Spatial reasoning data
BEGIN

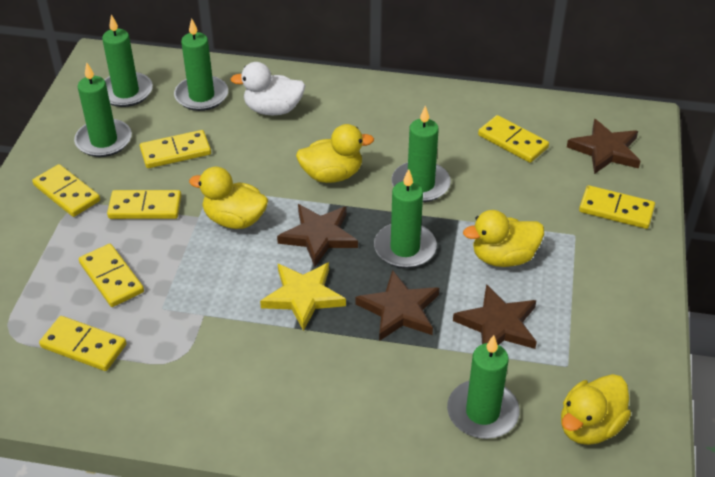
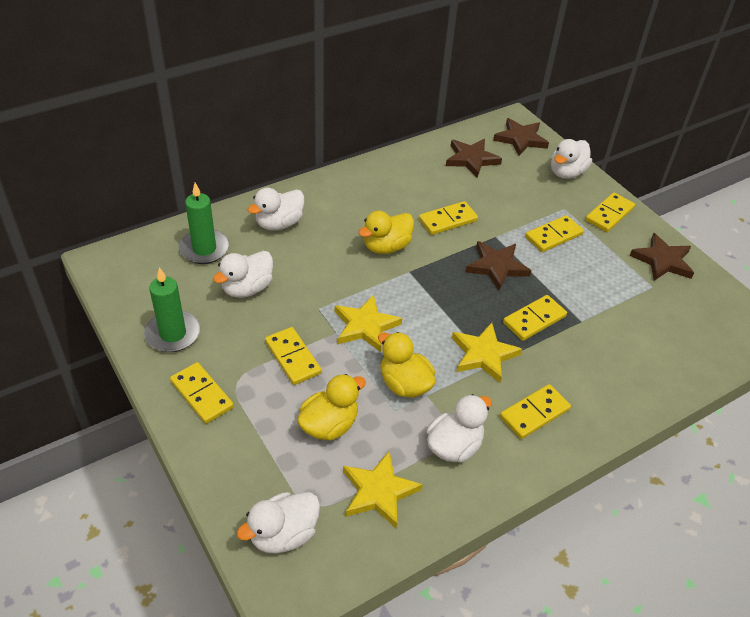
green candle: 6 -> 2
white duck: 1 -> 5
yellow duck: 4 -> 3
yellow star: 1 -> 3

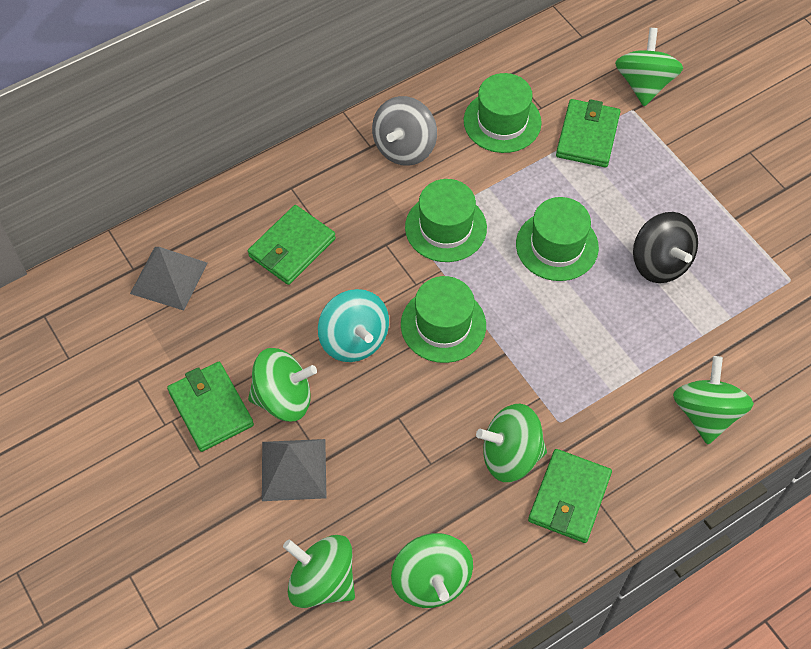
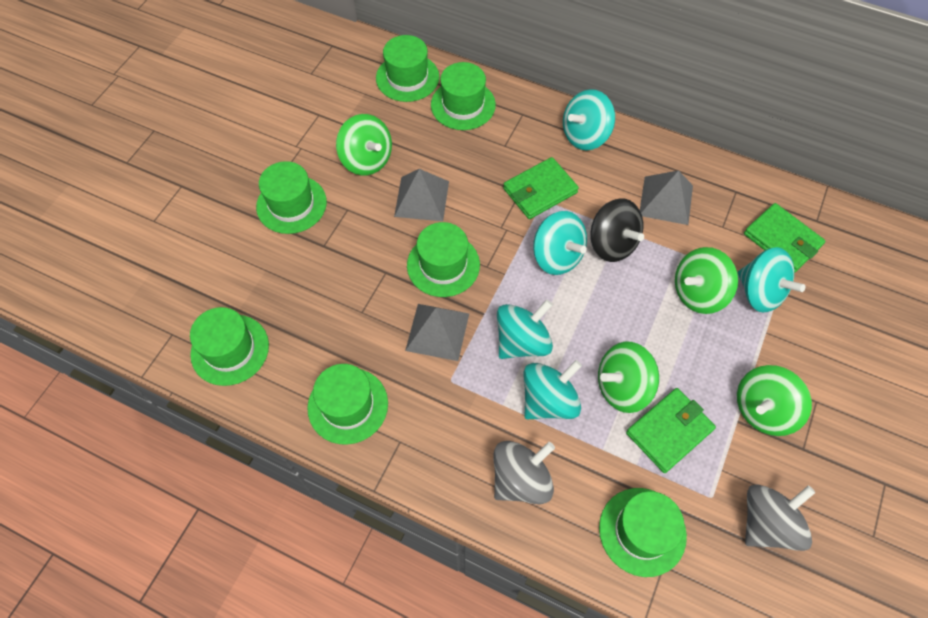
green hat: 4 -> 7
green spinning top: 6 -> 4
green wallet: 4 -> 3
grey pyramid: 2 -> 3
grey spinning top: 1 -> 2
turquoise spinning top: 1 -> 5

END

Task description -> Start at the line containing "green hat: 4 -> 7" and copy each line through the last one in the records, exactly and with nothing added.

Written reply ->
green hat: 4 -> 7
green spinning top: 6 -> 4
green wallet: 4 -> 3
grey pyramid: 2 -> 3
grey spinning top: 1 -> 2
turquoise spinning top: 1 -> 5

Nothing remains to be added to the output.